*Exercise requirements*
The line containing "R8: none -> 10k (N_10, N_23)" marks the end: output every line of the data up to it, and that line too, exactly as written.

Top of Available data

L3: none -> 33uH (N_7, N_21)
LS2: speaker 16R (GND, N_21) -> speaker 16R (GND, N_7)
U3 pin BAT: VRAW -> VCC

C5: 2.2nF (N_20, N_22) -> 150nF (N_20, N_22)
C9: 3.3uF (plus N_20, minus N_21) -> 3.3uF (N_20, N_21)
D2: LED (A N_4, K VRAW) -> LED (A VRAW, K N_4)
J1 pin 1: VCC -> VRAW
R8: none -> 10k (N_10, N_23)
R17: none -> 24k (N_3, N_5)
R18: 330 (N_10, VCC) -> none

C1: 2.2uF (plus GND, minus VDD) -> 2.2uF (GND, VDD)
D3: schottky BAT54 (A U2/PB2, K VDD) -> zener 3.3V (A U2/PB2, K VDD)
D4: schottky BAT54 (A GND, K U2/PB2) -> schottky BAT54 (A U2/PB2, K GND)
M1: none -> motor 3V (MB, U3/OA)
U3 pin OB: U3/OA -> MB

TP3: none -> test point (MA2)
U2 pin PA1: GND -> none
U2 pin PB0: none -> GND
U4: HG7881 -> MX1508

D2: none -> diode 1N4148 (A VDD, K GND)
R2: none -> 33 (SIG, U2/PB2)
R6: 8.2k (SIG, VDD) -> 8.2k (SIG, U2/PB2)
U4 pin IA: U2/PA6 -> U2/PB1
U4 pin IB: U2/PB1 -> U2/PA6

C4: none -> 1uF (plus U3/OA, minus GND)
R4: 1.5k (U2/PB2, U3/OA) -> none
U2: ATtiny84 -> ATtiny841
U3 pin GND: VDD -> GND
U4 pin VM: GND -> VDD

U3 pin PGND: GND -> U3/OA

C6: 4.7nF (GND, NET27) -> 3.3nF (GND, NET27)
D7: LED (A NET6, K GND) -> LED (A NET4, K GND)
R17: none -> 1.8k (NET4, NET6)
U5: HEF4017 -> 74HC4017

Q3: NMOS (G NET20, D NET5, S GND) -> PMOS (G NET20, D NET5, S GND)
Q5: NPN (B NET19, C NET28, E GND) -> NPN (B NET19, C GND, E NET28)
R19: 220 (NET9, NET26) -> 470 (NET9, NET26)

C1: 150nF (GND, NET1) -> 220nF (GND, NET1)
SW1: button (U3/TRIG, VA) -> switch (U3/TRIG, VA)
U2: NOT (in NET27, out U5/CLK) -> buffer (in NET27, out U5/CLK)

Bottom of Available data

*Expected answer*
L3: none -> 33uH (N_7, N_21)
LS2: speaker 16R (GND, N_21) -> speaker 16R (GND, N_7)
U3 pin BAT: VRAW -> VCC

C5: 2.2nF (N_20, N_22) -> 150nF (N_20, N_22)
C9: 3.3uF (plus N_20, minus N_21) -> 3.3uF (N_20, N_21)
D2: LED (A N_4, K VRAW) -> LED (A VRAW, K N_4)
J1 pin 1: VCC -> VRAW
R8: none -> 10k (N_10, N_23)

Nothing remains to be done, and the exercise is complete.